(Extracted material begins)
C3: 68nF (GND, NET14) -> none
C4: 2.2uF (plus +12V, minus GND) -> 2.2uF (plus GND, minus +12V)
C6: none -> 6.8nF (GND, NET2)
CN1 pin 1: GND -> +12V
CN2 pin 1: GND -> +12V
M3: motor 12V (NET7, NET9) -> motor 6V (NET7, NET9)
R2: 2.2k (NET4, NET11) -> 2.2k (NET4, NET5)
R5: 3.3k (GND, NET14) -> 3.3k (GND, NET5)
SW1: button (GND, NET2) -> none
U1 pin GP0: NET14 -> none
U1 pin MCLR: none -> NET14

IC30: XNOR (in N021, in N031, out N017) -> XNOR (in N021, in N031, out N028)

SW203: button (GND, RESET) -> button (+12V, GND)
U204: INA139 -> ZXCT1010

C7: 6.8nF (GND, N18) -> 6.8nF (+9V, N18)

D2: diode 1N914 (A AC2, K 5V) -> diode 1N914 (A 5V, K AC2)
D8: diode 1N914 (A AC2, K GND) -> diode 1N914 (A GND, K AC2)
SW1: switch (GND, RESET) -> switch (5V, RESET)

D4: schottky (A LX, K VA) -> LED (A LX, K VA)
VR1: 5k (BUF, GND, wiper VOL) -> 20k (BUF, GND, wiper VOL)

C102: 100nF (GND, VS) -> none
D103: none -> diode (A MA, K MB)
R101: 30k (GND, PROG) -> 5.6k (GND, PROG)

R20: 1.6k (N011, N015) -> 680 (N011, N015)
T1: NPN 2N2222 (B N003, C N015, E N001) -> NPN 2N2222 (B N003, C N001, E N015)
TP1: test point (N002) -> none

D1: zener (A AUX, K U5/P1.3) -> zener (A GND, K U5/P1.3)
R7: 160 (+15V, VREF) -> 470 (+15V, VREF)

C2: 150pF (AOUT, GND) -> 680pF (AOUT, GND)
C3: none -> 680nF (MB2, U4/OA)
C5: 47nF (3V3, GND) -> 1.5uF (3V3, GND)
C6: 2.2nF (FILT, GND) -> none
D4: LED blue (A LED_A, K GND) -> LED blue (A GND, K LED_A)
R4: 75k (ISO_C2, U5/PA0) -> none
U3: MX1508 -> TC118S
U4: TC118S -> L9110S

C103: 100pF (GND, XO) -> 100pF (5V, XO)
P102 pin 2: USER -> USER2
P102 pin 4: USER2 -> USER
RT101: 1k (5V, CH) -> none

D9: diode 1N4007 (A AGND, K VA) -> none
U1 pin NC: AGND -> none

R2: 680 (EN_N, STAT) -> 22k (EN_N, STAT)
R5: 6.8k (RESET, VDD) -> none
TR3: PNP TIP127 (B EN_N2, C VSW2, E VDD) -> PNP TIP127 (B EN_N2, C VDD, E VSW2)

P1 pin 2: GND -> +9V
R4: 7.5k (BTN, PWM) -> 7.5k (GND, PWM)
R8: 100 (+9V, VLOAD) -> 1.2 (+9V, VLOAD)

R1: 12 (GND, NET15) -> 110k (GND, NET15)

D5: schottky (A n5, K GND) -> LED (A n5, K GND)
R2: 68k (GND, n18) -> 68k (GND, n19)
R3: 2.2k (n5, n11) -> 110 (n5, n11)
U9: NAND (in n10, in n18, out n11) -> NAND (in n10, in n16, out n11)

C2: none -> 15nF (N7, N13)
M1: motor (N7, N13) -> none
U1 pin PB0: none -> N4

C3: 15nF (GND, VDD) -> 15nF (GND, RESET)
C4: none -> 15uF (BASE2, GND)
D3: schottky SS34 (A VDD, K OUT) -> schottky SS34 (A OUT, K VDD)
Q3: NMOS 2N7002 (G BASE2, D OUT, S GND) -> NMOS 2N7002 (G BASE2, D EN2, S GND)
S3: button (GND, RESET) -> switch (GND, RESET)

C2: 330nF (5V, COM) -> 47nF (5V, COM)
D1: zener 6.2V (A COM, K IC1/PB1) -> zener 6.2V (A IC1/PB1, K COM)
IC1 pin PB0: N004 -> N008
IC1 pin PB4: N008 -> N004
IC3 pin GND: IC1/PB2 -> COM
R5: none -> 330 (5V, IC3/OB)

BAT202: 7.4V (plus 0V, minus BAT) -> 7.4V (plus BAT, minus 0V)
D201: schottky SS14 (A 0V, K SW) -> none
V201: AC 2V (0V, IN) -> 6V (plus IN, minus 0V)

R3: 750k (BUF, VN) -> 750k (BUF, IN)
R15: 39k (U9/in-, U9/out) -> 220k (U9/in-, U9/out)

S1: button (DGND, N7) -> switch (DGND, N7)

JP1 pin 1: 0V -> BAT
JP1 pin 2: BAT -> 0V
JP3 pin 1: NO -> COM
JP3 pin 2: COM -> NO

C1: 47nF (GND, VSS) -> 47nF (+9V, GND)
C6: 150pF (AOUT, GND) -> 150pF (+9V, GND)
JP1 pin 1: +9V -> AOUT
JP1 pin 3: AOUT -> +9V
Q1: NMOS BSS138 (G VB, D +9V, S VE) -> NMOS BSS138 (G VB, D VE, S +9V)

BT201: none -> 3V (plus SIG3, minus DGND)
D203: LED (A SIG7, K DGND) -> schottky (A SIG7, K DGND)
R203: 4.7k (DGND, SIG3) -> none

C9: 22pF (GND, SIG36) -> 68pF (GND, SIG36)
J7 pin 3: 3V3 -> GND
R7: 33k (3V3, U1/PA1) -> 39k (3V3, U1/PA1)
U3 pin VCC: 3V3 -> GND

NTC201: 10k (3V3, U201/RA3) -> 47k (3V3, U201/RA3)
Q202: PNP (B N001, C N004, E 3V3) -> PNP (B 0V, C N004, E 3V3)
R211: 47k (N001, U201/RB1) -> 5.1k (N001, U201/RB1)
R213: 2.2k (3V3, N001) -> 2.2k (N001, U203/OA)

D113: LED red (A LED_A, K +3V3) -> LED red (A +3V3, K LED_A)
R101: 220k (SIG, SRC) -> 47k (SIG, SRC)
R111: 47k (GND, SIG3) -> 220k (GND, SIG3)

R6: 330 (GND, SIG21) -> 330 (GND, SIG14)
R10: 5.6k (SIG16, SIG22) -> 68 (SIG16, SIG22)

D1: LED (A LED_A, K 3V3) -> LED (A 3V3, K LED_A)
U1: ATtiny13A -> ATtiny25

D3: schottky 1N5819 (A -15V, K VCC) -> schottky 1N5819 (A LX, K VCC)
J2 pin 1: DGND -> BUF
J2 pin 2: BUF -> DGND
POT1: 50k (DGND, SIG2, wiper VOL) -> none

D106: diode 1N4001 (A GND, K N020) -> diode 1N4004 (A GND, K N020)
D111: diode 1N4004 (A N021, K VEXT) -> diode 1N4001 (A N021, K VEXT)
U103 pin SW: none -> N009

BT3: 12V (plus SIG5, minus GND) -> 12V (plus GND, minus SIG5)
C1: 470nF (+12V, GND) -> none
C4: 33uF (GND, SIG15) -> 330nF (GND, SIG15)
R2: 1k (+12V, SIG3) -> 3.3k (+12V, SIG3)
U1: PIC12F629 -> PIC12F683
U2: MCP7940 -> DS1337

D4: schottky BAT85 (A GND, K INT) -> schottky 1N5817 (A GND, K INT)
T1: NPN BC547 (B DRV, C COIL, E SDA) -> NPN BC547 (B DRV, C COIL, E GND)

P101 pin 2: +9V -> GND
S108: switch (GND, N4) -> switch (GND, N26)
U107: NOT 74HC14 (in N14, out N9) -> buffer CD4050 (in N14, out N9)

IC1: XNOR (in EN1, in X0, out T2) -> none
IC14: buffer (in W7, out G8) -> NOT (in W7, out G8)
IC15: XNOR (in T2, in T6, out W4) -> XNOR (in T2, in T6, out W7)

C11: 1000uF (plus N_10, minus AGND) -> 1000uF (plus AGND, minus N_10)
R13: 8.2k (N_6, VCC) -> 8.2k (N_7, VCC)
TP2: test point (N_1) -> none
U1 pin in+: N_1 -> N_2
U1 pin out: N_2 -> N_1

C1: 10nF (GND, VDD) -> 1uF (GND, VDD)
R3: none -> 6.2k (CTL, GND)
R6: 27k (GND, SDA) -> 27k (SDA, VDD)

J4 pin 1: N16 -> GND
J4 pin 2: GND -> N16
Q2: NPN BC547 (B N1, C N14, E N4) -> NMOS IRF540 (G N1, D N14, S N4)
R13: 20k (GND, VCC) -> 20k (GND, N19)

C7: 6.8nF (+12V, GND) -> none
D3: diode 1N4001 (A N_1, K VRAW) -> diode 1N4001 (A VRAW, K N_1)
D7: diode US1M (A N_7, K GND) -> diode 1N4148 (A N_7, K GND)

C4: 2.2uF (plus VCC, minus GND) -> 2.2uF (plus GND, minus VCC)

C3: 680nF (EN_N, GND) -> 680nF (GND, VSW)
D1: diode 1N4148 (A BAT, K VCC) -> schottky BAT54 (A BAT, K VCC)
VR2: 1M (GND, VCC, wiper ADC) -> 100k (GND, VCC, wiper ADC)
(Extracted material ends)
For every line of the records that includes the string "DGND", add one to a tally; the answer is that tally alone.

7